Excerpts from a dataset:
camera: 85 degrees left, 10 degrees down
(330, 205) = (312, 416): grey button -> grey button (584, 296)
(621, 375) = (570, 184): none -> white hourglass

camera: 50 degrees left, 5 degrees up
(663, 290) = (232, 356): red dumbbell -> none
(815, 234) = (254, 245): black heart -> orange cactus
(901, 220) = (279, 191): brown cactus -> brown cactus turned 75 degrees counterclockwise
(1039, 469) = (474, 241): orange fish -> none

---

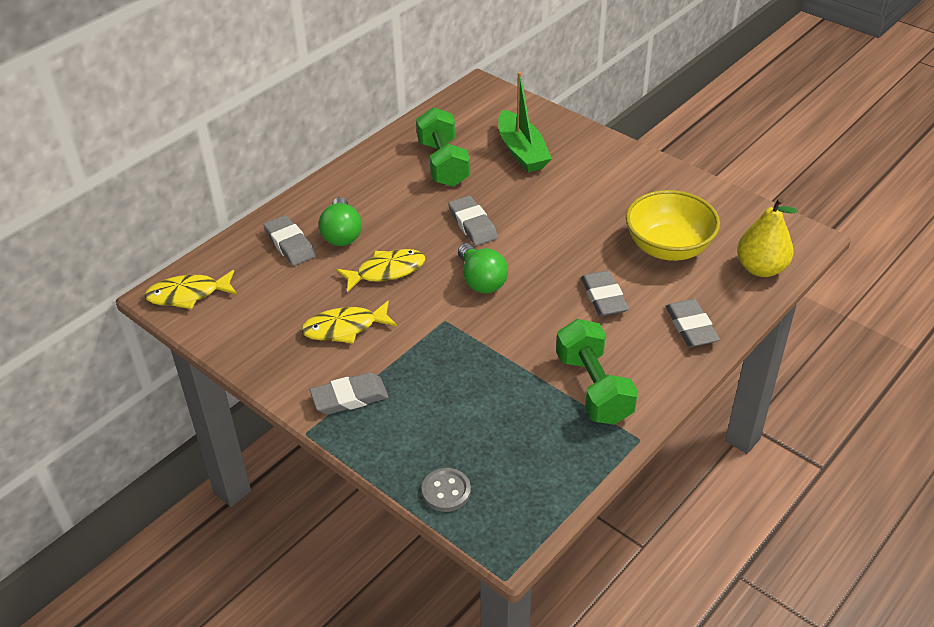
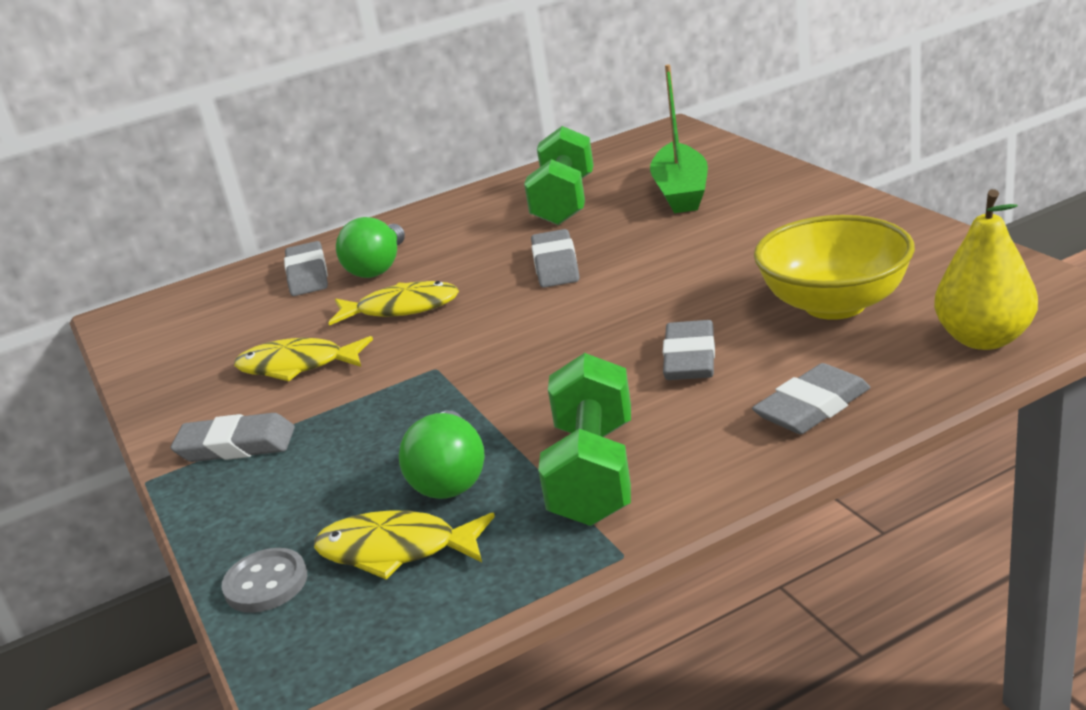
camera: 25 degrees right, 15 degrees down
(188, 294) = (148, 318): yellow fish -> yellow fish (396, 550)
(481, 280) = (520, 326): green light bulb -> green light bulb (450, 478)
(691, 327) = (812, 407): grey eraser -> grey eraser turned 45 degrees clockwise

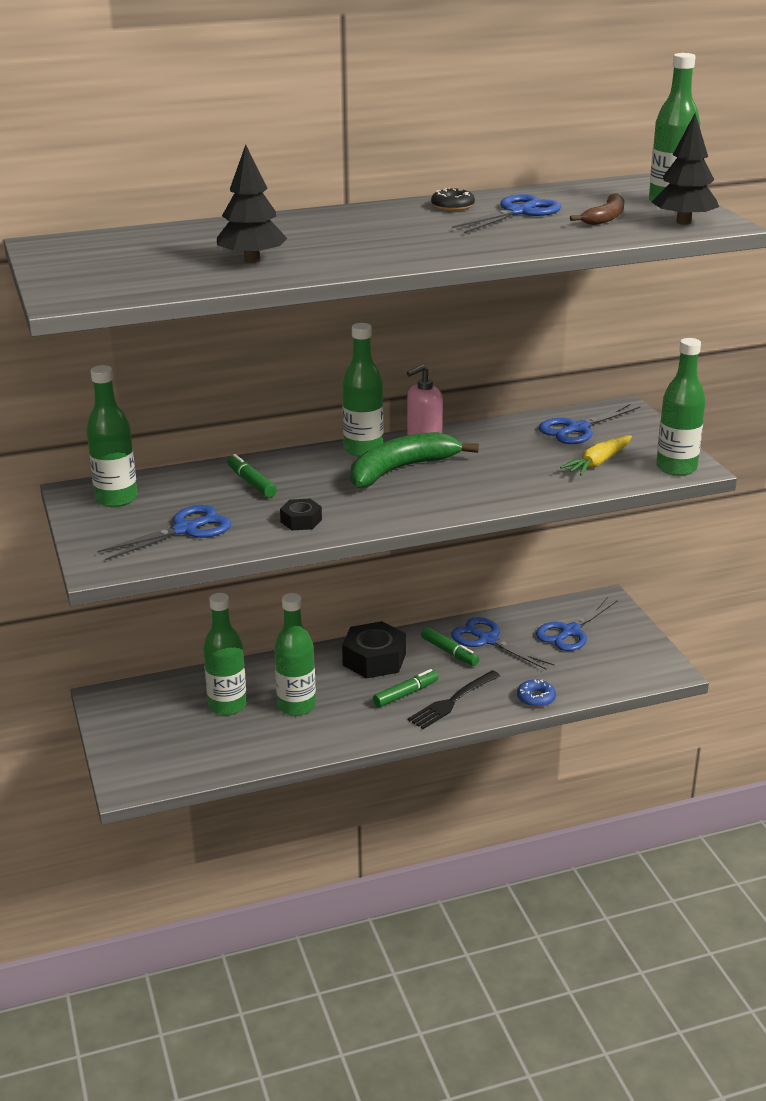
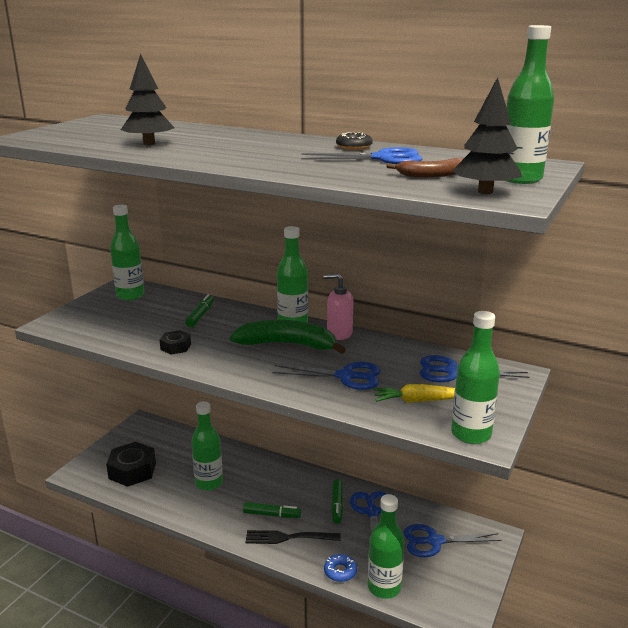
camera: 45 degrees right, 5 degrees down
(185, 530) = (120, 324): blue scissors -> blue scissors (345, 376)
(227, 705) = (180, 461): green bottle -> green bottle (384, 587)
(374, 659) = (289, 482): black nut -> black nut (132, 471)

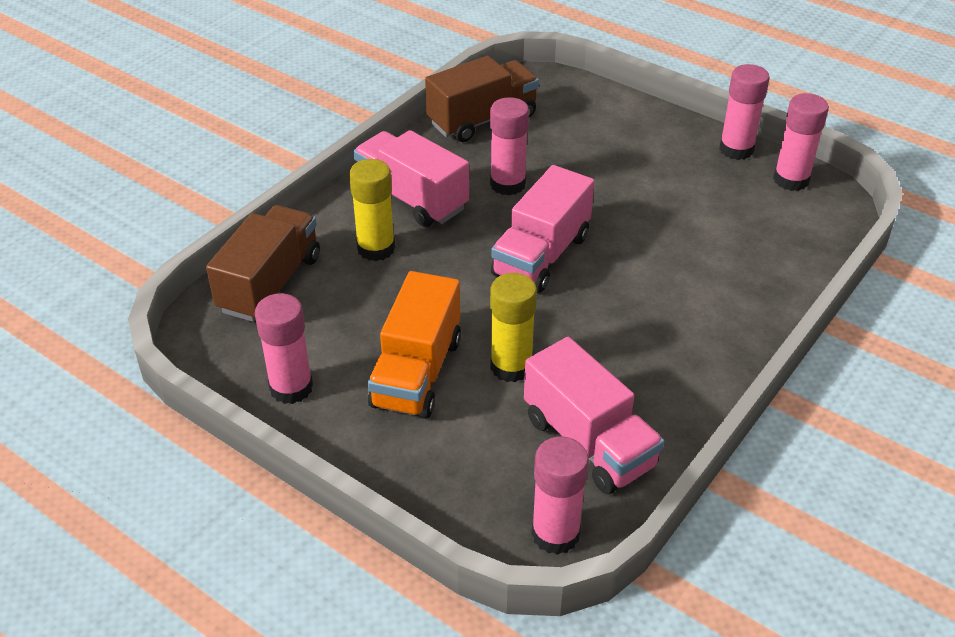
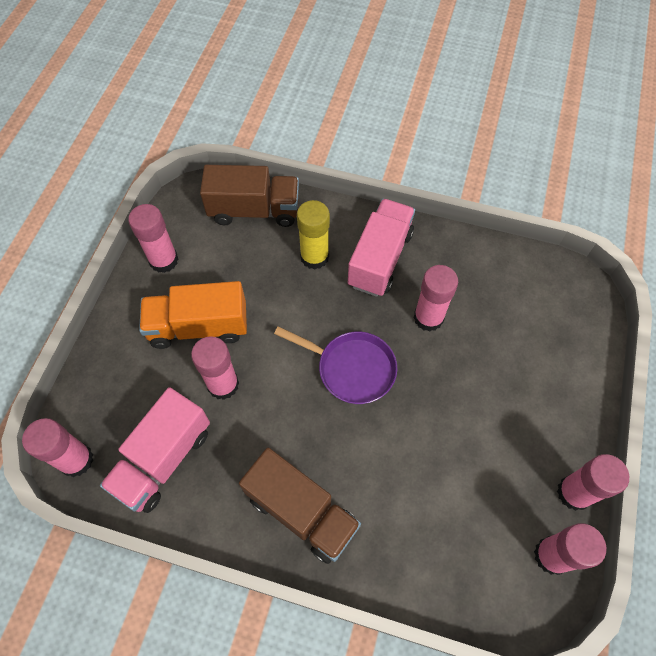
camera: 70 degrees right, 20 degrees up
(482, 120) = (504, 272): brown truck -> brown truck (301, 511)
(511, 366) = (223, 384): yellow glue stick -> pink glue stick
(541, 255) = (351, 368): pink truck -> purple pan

WHAT YOU WILL DO
Please give the number of lines in the entries above that hold "camera", with no other text.

EXERCISE OUTPUT
5